-- Data records follows --

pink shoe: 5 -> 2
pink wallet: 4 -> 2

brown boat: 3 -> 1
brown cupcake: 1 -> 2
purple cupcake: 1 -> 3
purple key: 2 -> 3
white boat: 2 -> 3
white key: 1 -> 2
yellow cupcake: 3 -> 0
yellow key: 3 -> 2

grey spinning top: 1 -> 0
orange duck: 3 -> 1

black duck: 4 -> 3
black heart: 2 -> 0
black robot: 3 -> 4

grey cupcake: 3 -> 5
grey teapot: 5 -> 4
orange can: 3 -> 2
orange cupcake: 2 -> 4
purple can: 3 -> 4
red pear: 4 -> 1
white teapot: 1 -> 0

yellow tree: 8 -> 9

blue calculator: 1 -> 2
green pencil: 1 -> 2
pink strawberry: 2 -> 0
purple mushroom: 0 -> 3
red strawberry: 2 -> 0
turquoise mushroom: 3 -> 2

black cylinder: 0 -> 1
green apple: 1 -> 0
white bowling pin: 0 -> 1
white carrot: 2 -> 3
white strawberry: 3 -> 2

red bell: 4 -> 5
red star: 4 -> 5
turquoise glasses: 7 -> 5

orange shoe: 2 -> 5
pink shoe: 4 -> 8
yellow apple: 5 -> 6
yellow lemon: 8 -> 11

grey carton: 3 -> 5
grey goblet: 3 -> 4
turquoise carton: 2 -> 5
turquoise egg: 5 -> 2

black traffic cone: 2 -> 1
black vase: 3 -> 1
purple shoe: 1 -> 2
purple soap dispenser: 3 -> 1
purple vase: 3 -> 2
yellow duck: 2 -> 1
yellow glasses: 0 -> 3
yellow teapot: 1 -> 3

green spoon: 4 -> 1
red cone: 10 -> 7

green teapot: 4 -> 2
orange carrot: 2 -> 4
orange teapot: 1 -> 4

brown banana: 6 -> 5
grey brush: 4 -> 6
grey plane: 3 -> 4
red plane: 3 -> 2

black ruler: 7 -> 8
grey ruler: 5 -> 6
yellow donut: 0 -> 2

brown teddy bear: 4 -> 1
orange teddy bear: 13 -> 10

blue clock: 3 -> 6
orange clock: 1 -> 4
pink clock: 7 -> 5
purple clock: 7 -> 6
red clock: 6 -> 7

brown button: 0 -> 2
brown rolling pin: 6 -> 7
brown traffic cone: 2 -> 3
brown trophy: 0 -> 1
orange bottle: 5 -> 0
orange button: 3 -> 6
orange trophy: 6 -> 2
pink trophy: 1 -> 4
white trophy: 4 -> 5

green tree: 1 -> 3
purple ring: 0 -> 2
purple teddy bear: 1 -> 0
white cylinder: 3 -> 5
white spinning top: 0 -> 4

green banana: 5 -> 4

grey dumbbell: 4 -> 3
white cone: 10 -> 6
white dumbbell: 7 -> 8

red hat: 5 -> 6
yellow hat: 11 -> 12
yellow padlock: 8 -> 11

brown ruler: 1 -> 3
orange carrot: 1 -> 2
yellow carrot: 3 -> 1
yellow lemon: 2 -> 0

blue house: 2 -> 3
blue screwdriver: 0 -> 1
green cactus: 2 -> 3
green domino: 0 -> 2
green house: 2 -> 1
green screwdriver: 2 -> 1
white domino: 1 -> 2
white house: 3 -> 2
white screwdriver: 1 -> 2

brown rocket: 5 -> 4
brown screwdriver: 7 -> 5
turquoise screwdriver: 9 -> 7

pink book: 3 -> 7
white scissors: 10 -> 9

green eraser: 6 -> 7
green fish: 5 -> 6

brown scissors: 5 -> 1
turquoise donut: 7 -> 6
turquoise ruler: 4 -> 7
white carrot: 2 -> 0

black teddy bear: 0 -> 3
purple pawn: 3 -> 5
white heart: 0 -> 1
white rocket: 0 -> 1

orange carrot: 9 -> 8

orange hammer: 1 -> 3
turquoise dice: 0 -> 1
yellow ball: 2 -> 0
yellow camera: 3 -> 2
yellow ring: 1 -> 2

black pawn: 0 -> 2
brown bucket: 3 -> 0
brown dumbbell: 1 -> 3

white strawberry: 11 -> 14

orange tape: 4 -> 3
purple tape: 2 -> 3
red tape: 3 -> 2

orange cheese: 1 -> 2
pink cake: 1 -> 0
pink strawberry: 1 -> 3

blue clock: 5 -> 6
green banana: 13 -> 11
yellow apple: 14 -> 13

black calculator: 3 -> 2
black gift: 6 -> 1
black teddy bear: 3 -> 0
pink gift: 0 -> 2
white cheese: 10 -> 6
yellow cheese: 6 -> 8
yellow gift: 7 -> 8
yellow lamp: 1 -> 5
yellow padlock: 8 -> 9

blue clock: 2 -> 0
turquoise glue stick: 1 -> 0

-- Data records concluded --

(Your objective): A word-for-word copy of the lines above from the one with "turquoise egg: 5 -> 2" through the one with "white dumbbell: 7 -> 8", inclusive, is the only output wanted.

(Finished task):
turquoise egg: 5 -> 2

black traffic cone: 2 -> 1
black vase: 3 -> 1
purple shoe: 1 -> 2
purple soap dispenser: 3 -> 1
purple vase: 3 -> 2
yellow duck: 2 -> 1
yellow glasses: 0 -> 3
yellow teapot: 1 -> 3

green spoon: 4 -> 1
red cone: 10 -> 7

green teapot: 4 -> 2
orange carrot: 2 -> 4
orange teapot: 1 -> 4

brown banana: 6 -> 5
grey brush: 4 -> 6
grey plane: 3 -> 4
red plane: 3 -> 2

black ruler: 7 -> 8
grey ruler: 5 -> 6
yellow donut: 0 -> 2

brown teddy bear: 4 -> 1
orange teddy bear: 13 -> 10

blue clock: 3 -> 6
orange clock: 1 -> 4
pink clock: 7 -> 5
purple clock: 7 -> 6
red clock: 6 -> 7

brown button: 0 -> 2
brown rolling pin: 6 -> 7
brown traffic cone: 2 -> 3
brown trophy: 0 -> 1
orange bottle: 5 -> 0
orange button: 3 -> 6
orange trophy: 6 -> 2
pink trophy: 1 -> 4
white trophy: 4 -> 5

green tree: 1 -> 3
purple ring: 0 -> 2
purple teddy bear: 1 -> 0
white cylinder: 3 -> 5
white spinning top: 0 -> 4

green banana: 5 -> 4

grey dumbbell: 4 -> 3
white cone: 10 -> 6
white dumbbell: 7 -> 8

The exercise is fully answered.